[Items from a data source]
------------
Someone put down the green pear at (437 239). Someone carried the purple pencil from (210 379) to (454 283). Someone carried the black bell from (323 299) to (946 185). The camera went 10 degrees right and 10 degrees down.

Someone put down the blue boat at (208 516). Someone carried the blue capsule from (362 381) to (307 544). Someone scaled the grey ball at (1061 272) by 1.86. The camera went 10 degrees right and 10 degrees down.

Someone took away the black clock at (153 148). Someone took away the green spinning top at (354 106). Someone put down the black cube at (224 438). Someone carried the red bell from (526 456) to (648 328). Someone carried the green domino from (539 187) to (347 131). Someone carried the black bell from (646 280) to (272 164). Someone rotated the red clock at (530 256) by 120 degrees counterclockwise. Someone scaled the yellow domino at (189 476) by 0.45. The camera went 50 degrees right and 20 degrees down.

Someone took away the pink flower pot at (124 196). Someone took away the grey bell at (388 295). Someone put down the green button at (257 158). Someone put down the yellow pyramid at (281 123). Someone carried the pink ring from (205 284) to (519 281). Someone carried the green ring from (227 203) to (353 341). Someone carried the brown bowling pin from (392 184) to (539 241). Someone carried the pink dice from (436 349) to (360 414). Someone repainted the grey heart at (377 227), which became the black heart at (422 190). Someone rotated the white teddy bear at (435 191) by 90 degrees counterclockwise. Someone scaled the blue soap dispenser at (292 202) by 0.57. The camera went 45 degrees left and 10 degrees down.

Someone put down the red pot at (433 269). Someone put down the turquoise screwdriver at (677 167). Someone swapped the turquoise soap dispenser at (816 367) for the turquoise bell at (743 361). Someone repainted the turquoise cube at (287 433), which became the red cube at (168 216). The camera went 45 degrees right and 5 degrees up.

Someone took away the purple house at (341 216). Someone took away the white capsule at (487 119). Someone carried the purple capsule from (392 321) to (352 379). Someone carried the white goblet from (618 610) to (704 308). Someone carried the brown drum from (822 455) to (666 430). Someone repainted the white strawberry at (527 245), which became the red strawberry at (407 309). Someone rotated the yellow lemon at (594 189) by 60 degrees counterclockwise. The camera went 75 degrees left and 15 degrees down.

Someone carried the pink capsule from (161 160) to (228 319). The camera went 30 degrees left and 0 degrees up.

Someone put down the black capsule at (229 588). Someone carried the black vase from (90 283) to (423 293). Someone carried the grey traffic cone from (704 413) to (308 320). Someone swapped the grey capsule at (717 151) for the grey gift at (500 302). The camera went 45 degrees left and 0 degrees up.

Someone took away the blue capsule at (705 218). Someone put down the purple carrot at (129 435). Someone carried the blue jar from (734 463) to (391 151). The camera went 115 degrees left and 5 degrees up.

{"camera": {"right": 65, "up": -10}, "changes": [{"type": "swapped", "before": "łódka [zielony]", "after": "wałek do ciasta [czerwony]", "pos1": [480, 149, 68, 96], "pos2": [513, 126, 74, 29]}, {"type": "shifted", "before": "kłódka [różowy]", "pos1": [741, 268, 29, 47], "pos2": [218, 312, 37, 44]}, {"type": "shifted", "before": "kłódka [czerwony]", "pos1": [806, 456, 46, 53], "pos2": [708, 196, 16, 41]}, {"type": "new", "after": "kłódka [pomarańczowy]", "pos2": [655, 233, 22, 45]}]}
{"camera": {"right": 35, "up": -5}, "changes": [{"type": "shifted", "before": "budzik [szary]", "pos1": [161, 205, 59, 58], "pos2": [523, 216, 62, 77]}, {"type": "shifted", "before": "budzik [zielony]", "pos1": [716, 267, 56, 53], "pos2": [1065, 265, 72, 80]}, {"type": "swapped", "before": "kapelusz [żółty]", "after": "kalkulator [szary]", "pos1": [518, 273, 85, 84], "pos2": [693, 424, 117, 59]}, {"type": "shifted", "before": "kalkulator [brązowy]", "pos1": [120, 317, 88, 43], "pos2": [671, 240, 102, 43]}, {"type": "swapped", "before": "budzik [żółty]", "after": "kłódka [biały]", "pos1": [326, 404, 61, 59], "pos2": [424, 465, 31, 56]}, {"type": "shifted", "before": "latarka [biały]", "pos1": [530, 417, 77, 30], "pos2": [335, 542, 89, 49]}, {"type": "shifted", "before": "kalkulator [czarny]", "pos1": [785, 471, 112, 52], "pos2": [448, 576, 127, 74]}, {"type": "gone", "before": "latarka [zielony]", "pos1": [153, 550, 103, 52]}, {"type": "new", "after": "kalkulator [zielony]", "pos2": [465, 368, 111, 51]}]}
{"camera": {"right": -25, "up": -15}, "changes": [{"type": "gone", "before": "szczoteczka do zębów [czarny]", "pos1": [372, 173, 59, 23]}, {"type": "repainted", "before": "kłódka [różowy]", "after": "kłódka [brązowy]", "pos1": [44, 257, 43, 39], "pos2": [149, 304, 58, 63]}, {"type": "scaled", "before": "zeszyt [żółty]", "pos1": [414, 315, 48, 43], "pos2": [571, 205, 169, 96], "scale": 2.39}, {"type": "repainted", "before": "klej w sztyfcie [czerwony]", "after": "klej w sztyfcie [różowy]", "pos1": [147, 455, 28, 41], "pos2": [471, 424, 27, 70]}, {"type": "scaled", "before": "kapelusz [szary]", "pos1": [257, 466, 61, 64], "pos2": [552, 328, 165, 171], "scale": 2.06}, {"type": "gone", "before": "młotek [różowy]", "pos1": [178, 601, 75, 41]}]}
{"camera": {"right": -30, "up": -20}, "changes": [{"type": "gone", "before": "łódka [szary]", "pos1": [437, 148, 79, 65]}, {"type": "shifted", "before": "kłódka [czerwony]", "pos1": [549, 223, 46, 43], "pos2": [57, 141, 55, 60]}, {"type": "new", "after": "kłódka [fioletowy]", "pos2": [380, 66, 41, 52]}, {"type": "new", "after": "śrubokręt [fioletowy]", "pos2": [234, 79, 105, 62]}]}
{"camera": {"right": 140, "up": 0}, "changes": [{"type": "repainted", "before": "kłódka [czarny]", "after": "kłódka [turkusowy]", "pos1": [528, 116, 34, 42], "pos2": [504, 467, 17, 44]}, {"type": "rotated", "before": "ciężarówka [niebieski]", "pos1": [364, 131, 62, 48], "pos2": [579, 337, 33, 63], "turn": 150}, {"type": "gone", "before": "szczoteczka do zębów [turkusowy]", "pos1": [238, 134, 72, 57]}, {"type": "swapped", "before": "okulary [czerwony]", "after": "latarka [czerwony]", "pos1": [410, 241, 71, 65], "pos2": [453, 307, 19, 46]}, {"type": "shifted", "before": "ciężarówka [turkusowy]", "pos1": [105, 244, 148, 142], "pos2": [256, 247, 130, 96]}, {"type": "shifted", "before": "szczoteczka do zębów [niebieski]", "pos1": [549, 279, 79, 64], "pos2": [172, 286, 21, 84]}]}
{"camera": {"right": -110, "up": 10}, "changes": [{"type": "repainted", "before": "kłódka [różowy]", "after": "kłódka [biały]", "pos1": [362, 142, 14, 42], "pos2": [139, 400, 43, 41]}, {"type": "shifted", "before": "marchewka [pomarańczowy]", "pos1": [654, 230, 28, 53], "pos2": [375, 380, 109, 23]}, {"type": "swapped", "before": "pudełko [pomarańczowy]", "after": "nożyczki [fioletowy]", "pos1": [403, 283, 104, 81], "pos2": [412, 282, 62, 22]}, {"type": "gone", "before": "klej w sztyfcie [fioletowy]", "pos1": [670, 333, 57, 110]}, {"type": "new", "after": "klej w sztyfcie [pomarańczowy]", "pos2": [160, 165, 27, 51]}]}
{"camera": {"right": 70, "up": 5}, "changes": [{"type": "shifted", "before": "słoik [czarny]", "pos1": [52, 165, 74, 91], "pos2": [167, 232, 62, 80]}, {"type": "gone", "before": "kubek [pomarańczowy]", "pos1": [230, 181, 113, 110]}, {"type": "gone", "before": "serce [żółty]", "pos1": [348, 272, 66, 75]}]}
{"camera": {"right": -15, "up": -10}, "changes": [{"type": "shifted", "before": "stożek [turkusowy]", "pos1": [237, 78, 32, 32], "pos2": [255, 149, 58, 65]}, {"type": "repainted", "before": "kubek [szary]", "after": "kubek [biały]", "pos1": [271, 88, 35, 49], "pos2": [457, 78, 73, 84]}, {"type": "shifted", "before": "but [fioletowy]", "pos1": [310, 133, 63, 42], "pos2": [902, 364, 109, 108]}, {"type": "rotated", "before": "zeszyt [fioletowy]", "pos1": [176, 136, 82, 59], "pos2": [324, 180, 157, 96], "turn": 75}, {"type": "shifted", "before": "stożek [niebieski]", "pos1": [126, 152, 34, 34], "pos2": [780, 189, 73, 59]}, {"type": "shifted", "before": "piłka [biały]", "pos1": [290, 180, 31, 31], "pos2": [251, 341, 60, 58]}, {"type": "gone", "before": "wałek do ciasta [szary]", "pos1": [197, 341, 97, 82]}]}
------------
▶ _Problem statement_:
Your answer consists solely of the lines from the top of the records above through the line that contains "Someone put down the blue", each echoed exactly.

▶ _Task result_:
Someone put down the green pear at (437 239). Someone carried the purple pencil from (210 379) to (454 283). Someone carried the black bell from (323 299) to (946 185). The camera went 10 degrees right and 10 degrees down.

Someone put down the blue boat at (208 516). Someone carried the blue capsule from (362 381) to (307 544). Someone scaled the grey ball at (1061 272) by 1.86. The camera went 10 degrees right and 10 degrees down.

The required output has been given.